Task requirements = Among the entries below, find the line with "yellow cheese [250,268,282,313]", then quote it and each following line up to and including the line with "none -> turquoise tape [825,174,903,236]", and nothing else.

Records to use =
§

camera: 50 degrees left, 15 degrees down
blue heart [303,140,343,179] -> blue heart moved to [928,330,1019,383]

§

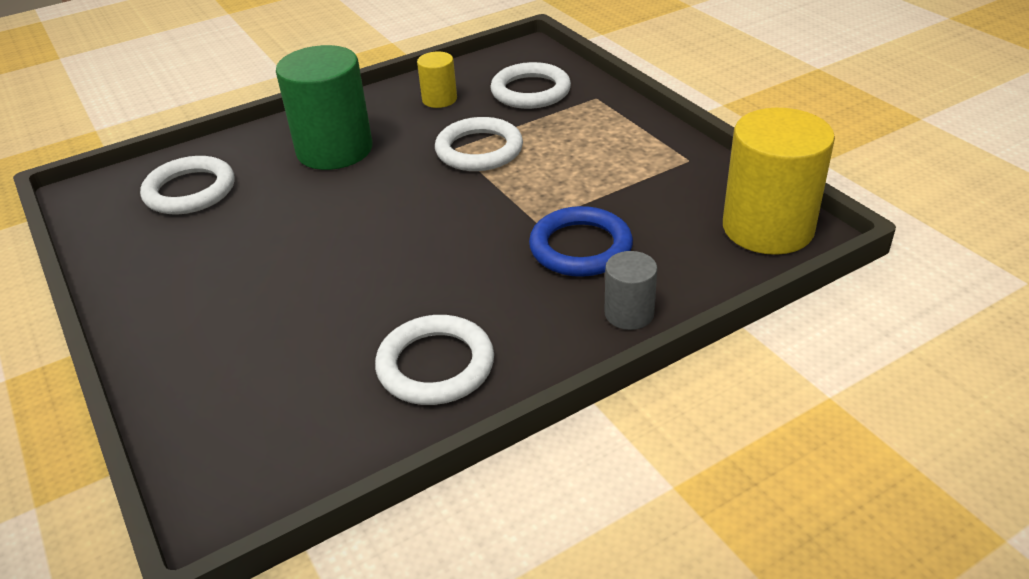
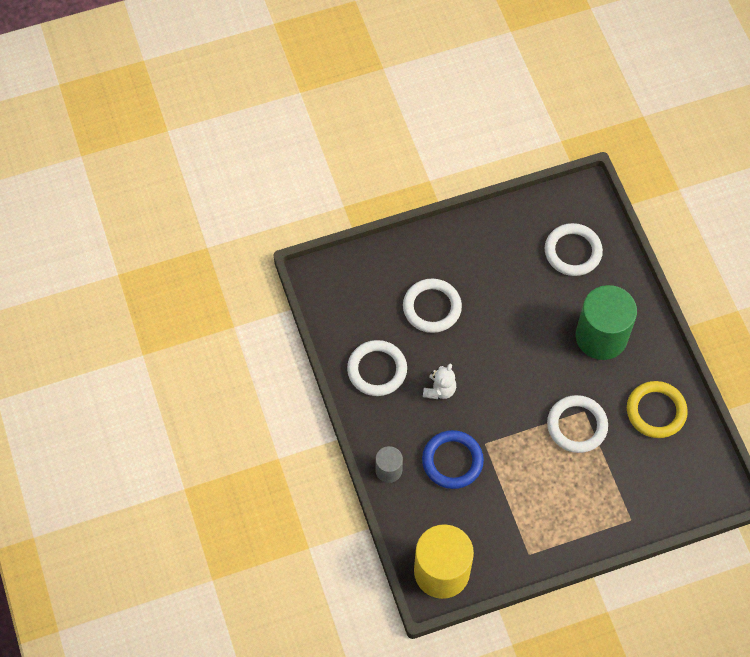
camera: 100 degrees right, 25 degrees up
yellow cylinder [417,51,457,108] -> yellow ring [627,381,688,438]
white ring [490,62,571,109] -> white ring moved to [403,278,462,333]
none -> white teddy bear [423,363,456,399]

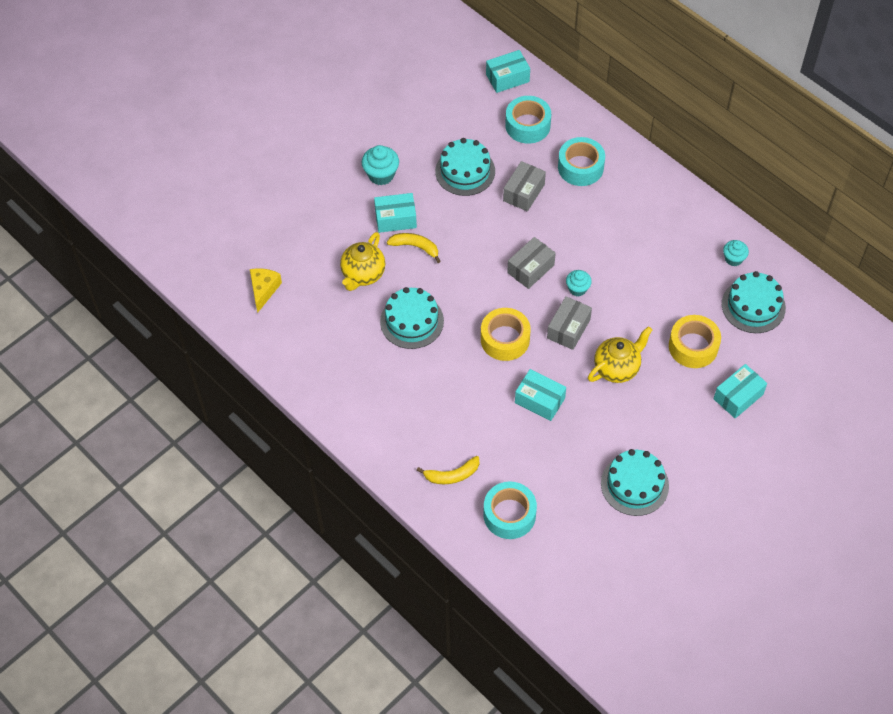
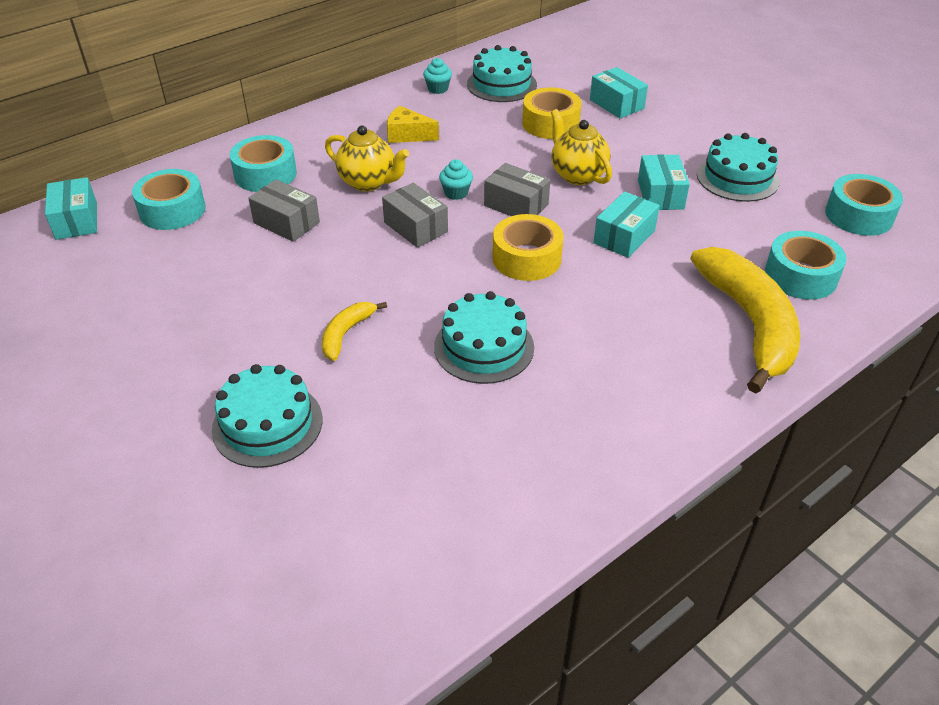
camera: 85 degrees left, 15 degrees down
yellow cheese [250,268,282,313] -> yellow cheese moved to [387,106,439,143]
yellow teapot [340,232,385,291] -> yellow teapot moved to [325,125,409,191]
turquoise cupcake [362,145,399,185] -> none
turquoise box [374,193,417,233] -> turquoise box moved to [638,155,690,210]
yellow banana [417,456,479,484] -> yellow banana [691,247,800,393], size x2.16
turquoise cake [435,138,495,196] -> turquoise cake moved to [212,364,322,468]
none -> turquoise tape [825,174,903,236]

§

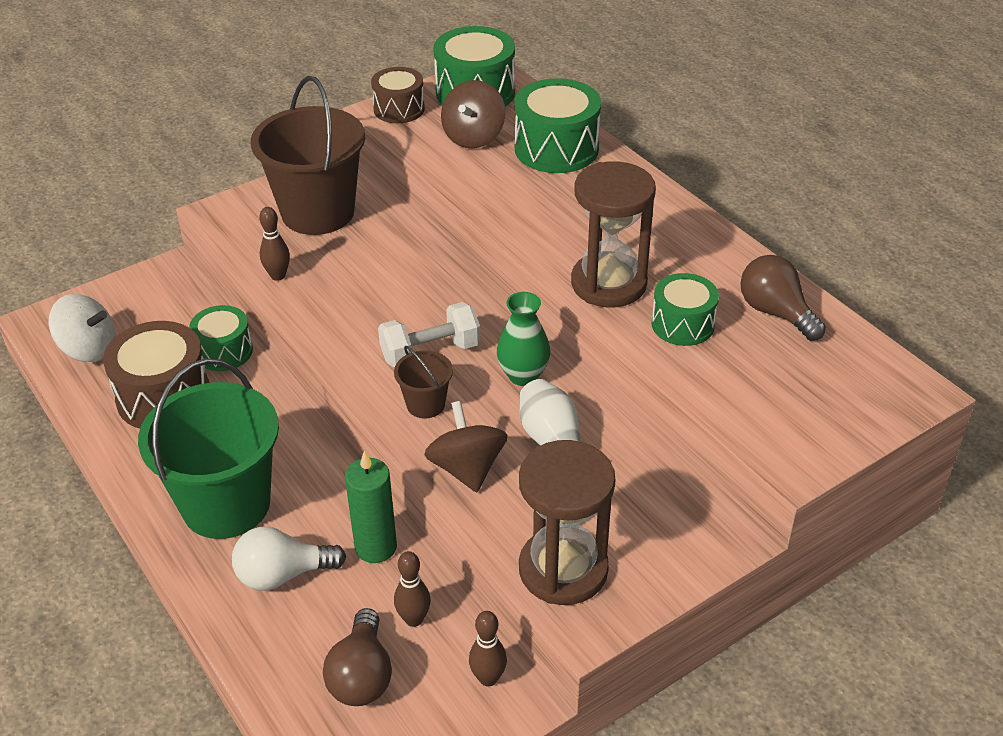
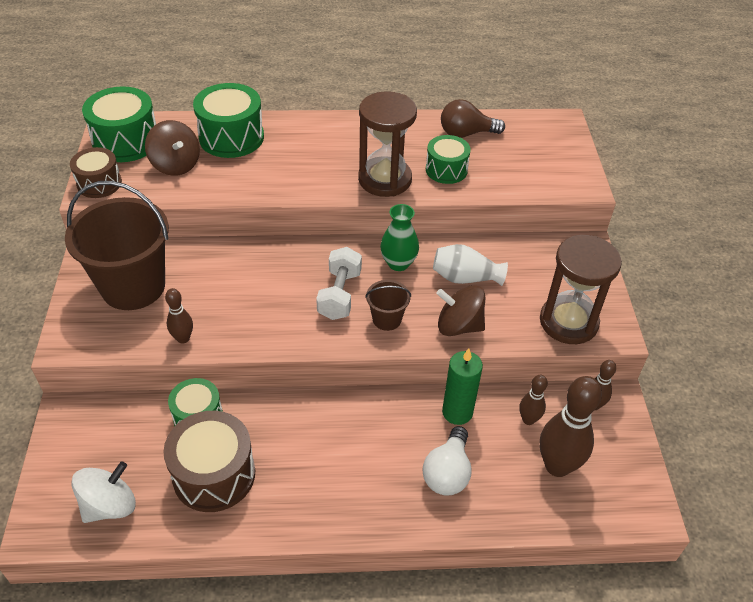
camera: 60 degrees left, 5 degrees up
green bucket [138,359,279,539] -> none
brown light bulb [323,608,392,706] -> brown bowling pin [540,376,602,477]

§

Response to the task =
yellow cheese [250,268,282,313] -> yellow cheese moved to [387,106,439,143]
yellow teapot [340,232,385,291] -> yellow teapot moved to [325,125,409,191]
turquoise cupcake [362,145,399,185] -> none
turquoise box [374,193,417,233] -> turquoise box moved to [638,155,690,210]
yellow banana [417,456,479,484] -> yellow banana [691,247,800,393], size x2.16
turquoise cake [435,138,495,196] -> turquoise cake moved to [212,364,322,468]
none -> turquoise tape [825,174,903,236]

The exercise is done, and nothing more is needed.